-- DATASET CONTENT --
•••••
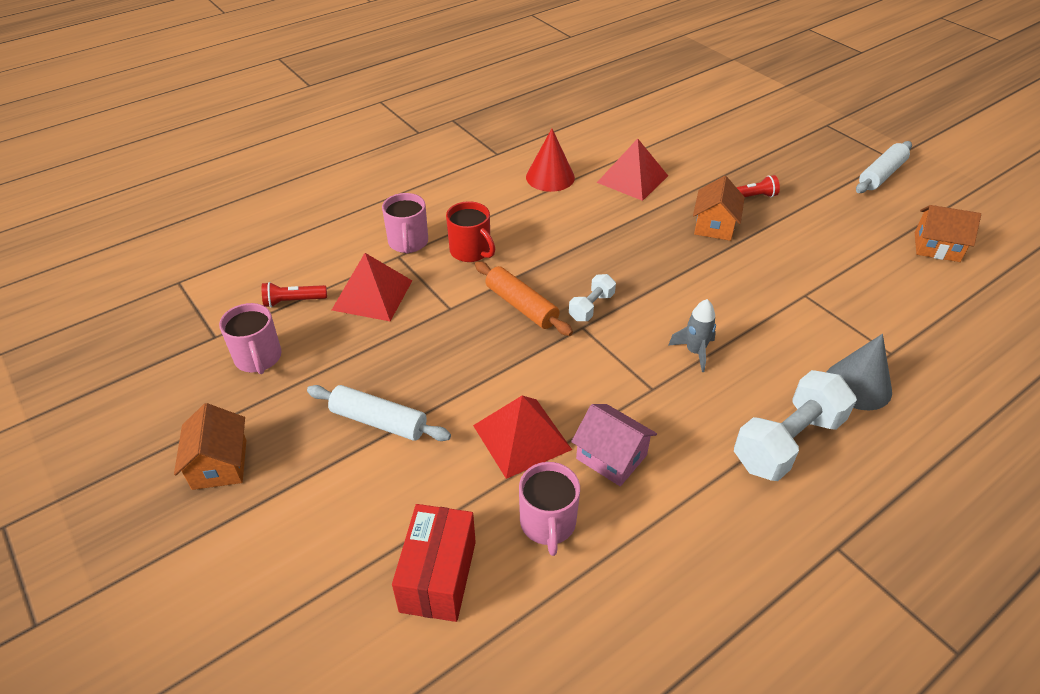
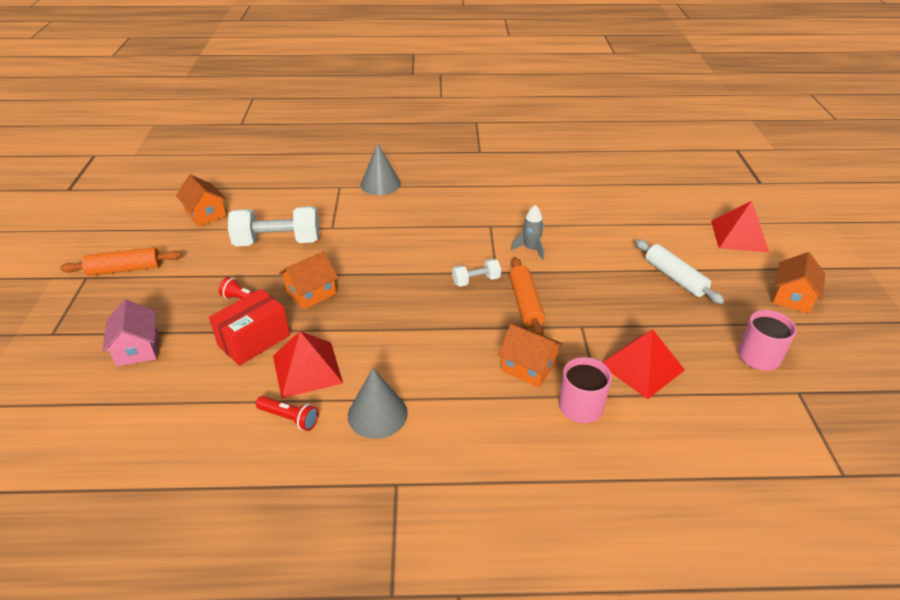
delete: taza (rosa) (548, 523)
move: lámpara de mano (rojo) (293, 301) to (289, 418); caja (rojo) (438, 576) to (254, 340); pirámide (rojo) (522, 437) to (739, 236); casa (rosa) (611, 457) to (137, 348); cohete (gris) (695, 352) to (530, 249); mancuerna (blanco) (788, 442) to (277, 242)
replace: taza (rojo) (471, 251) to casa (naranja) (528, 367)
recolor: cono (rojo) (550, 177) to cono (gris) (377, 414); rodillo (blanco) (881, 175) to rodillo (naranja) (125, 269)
•••••
-- WORK INSTRUCTION --
Copy the material exactly. Do not include the pictures.

-- REPLY --
delete: taza (rosa) (548, 523)
move: lámpara de mano (rojo) (293, 301) to (289, 418); caja (rojo) (438, 576) to (254, 340); pirámide (rojo) (522, 437) to (739, 236); casa (rosa) (611, 457) to (137, 348); cohete (gris) (695, 352) to (530, 249); mancuerna (blanco) (788, 442) to (277, 242)
replace: taza (rojo) (471, 251) to casa (naranja) (528, 367)
recolor: cono (rojo) (550, 177) to cono (gris) (377, 414); rodillo (blanco) (881, 175) to rodillo (naranja) (125, 269)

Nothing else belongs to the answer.